__What you are asked to do__: Would you please repeat exactly the entries below, starting at the line with "POT3 pin VCC: 5V -> 3V3" and ending at the line with "TEMP3 pin GND: 3V3 -> GND", and nothing outside that range? Leave out the pictures.

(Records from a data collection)
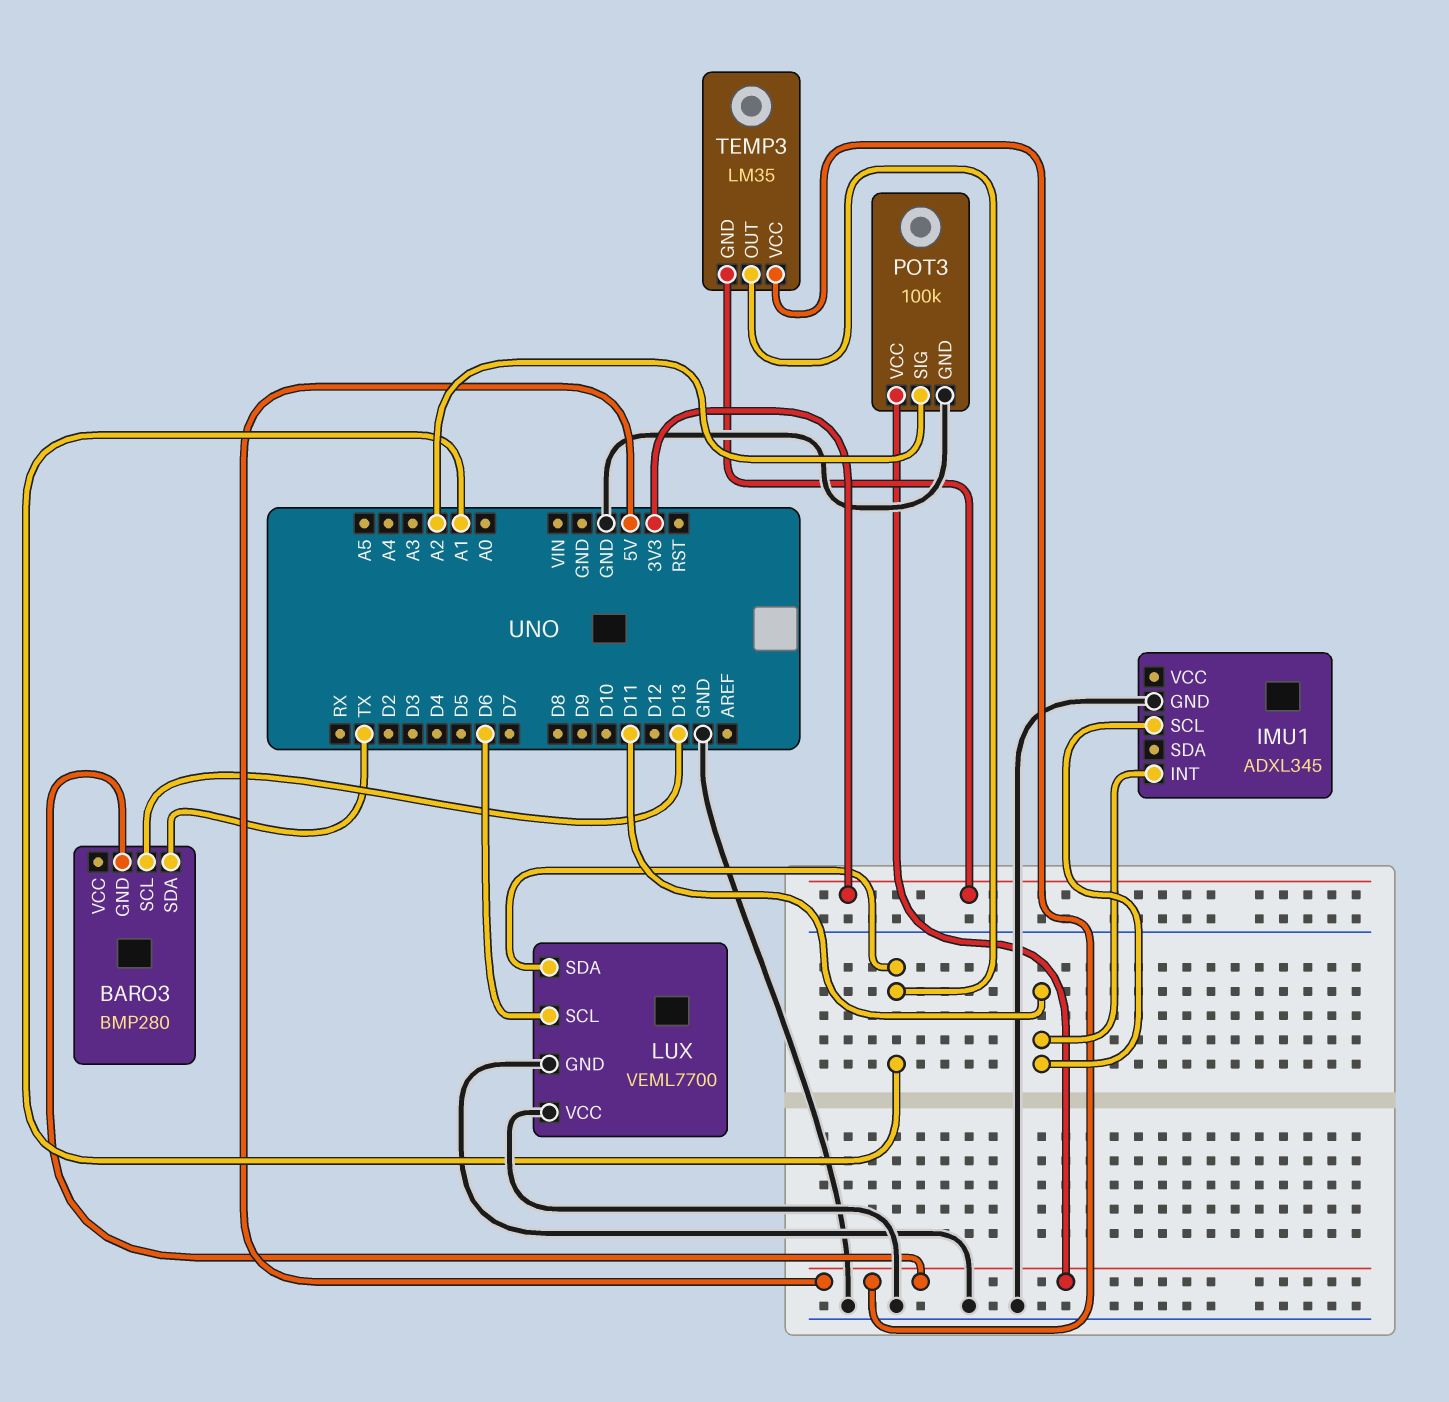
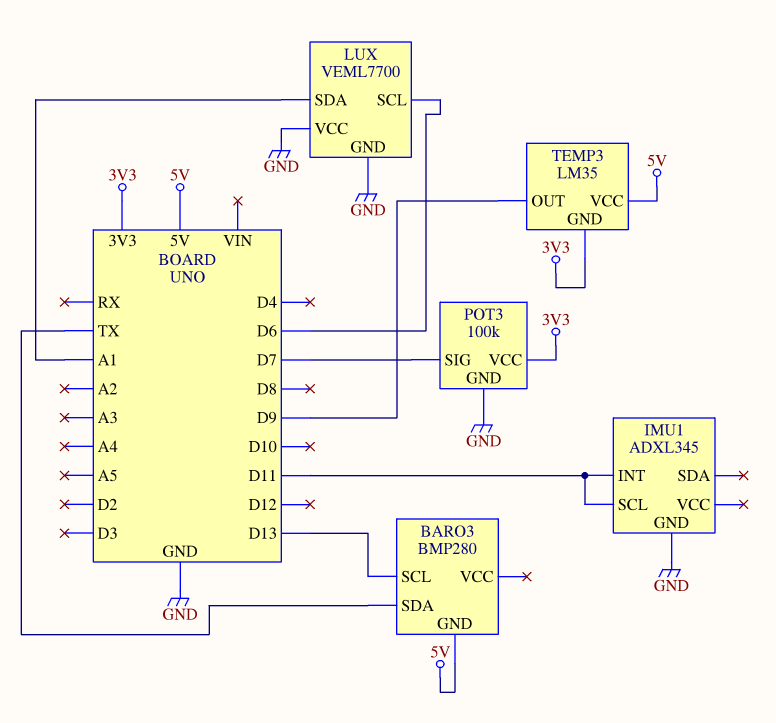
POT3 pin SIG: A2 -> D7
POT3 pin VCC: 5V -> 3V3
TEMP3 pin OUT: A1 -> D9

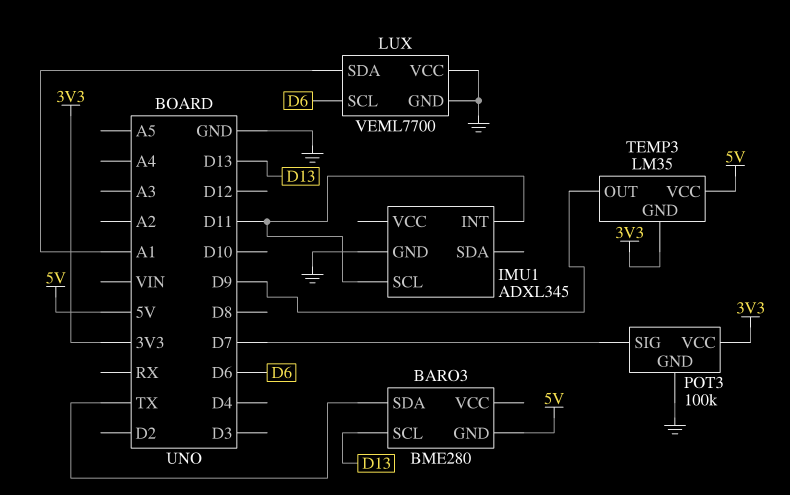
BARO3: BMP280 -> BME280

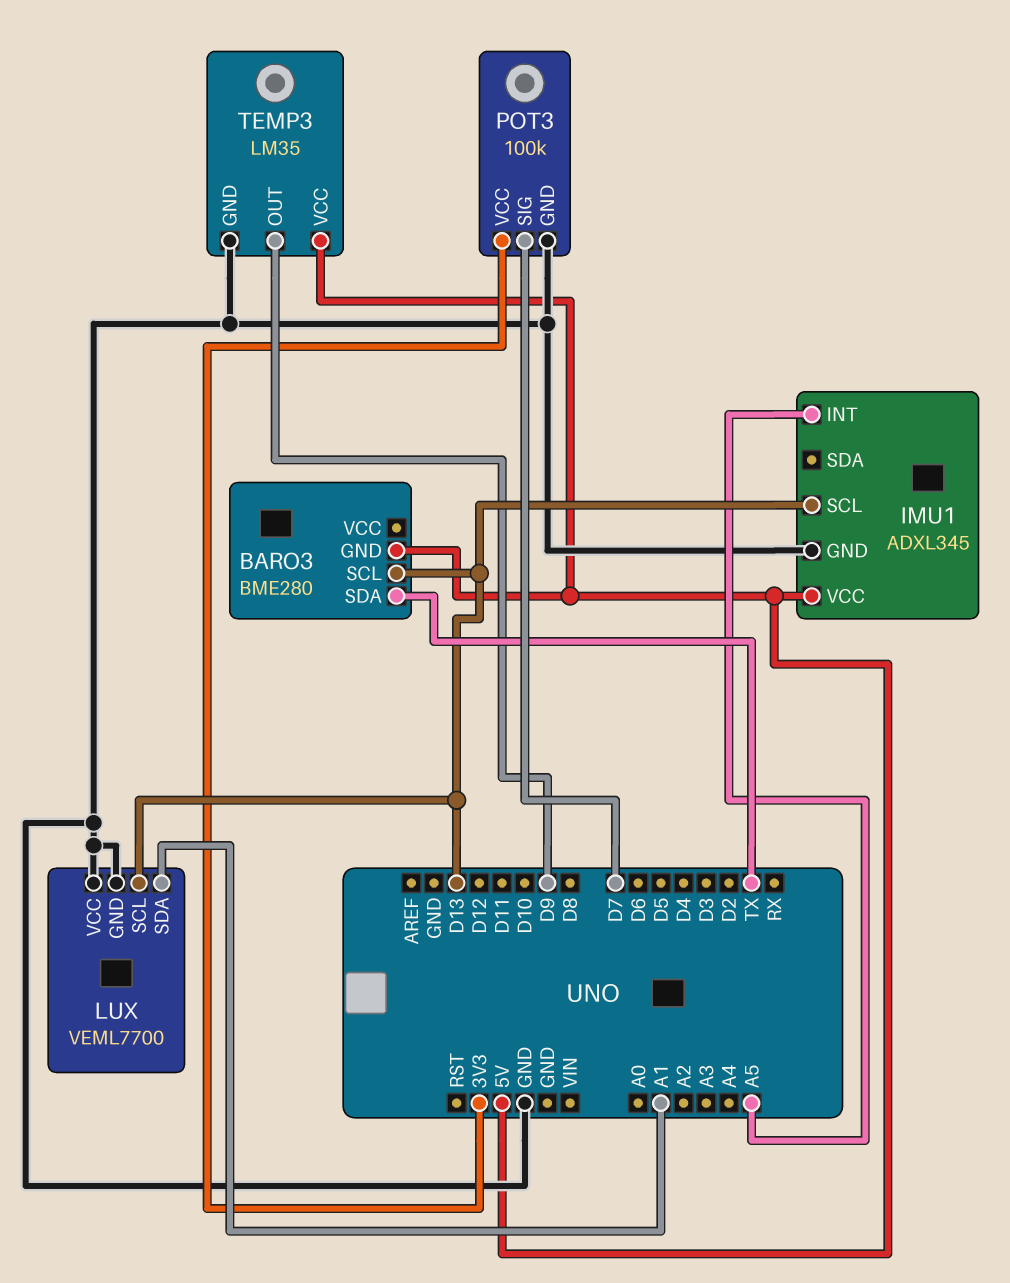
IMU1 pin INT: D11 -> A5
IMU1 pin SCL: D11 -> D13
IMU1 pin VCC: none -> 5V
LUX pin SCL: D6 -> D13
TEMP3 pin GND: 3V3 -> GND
---
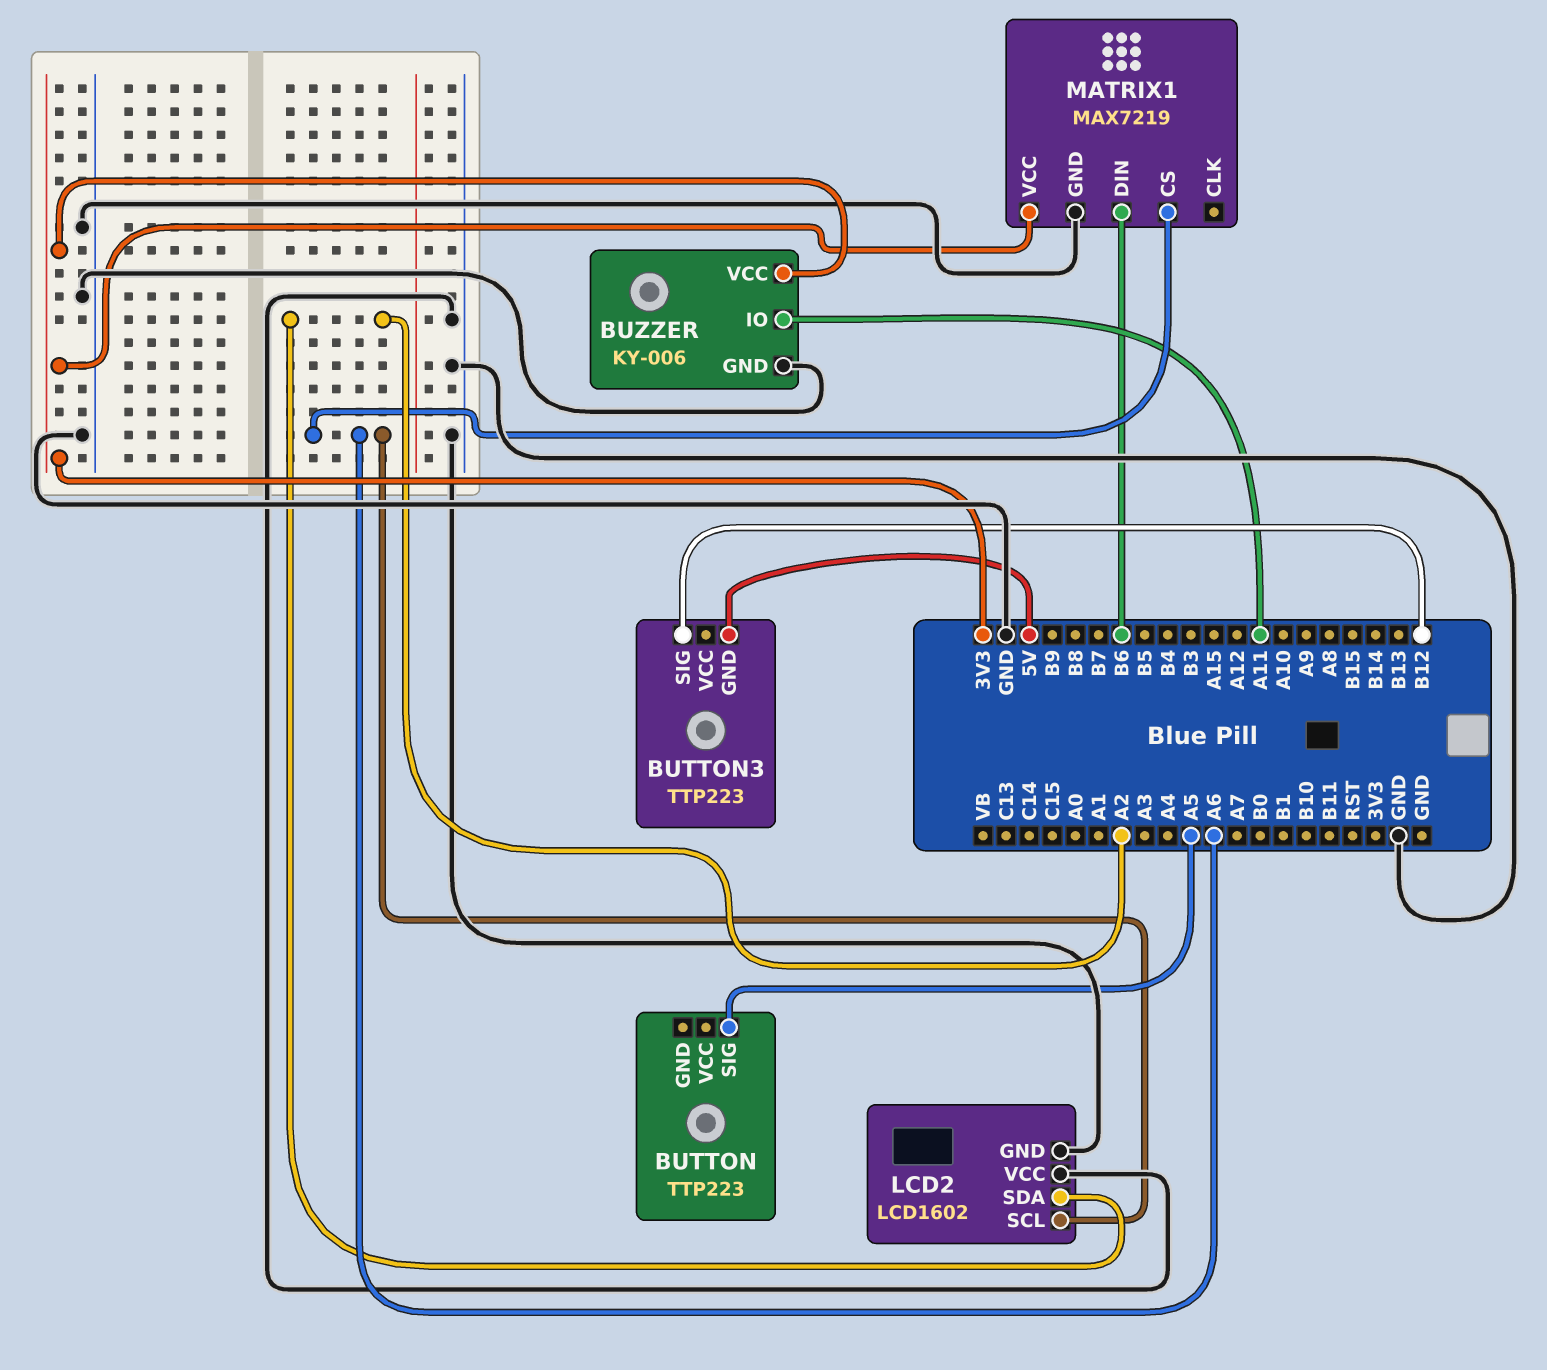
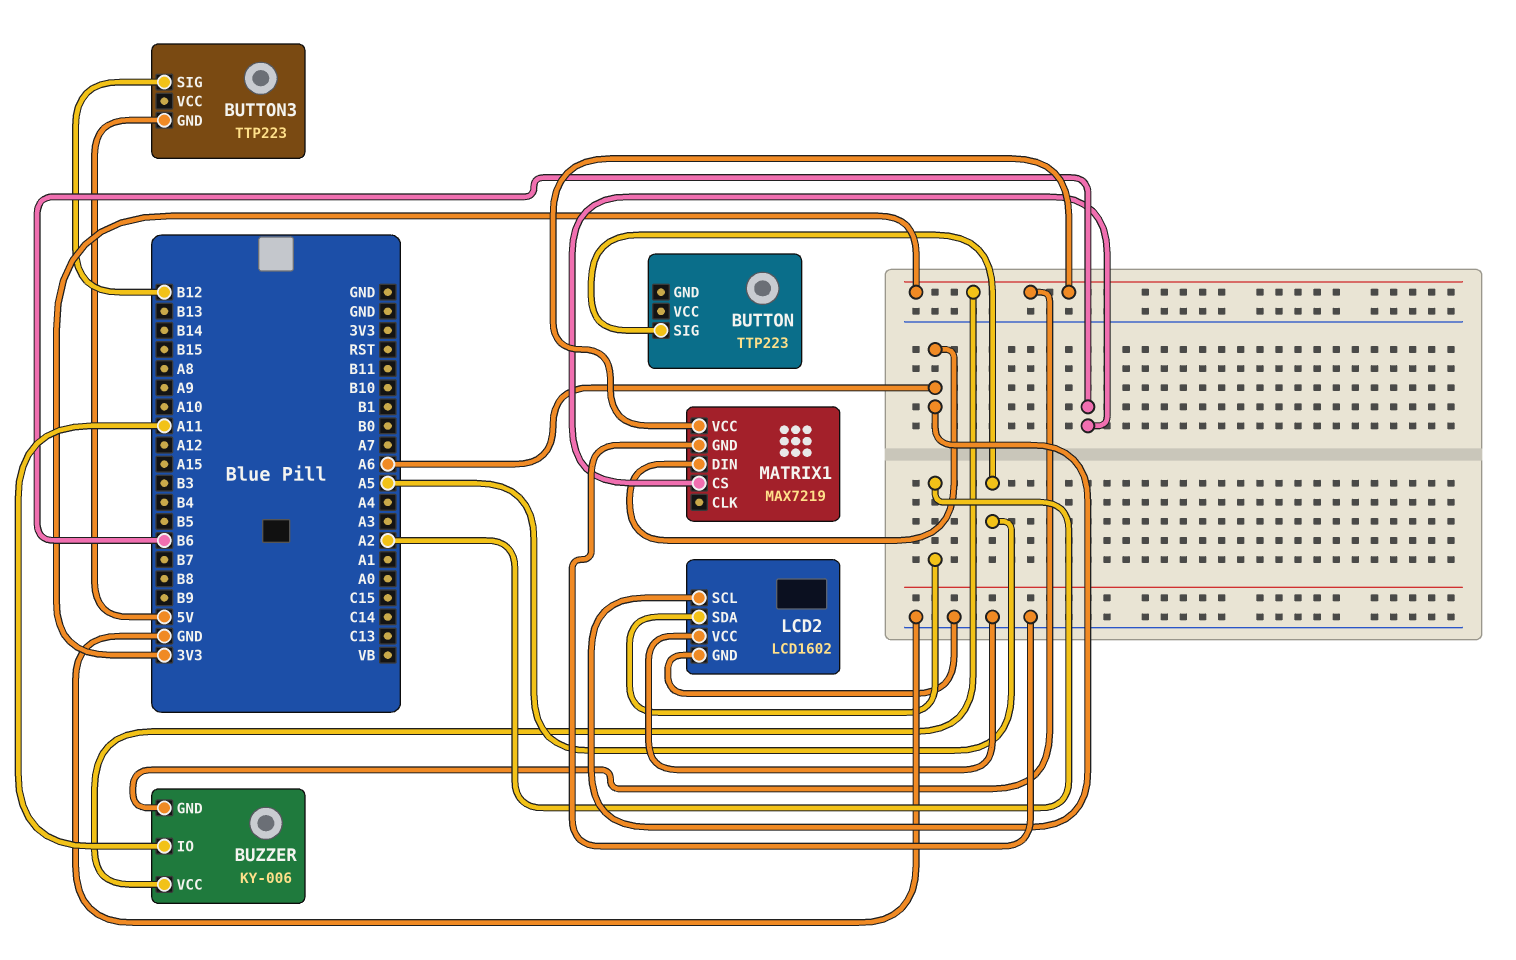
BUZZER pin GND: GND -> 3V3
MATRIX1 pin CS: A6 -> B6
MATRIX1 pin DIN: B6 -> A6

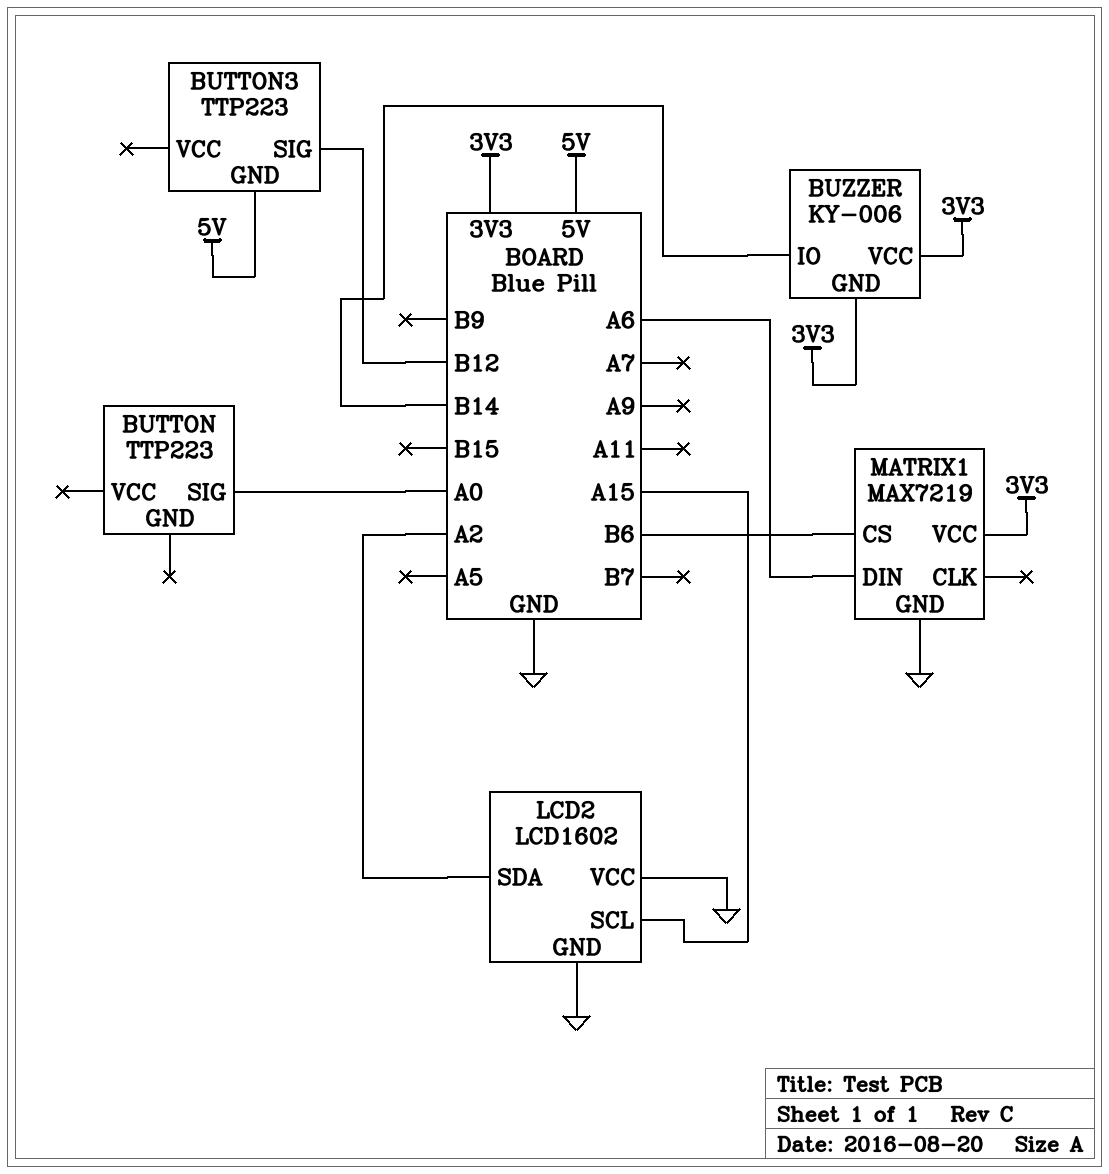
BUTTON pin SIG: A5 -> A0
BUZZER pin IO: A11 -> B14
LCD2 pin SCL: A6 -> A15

__Written response__:
POT3 pin VCC: 5V -> 3V3
TEMP3 pin OUT: A1 -> D9

BARO3: BMP280 -> BME280

IMU1 pin INT: D11 -> A5
IMU1 pin SCL: D11 -> D13
IMU1 pin VCC: none -> 5V
LUX pin SCL: D6 -> D13
TEMP3 pin GND: 3V3 -> GND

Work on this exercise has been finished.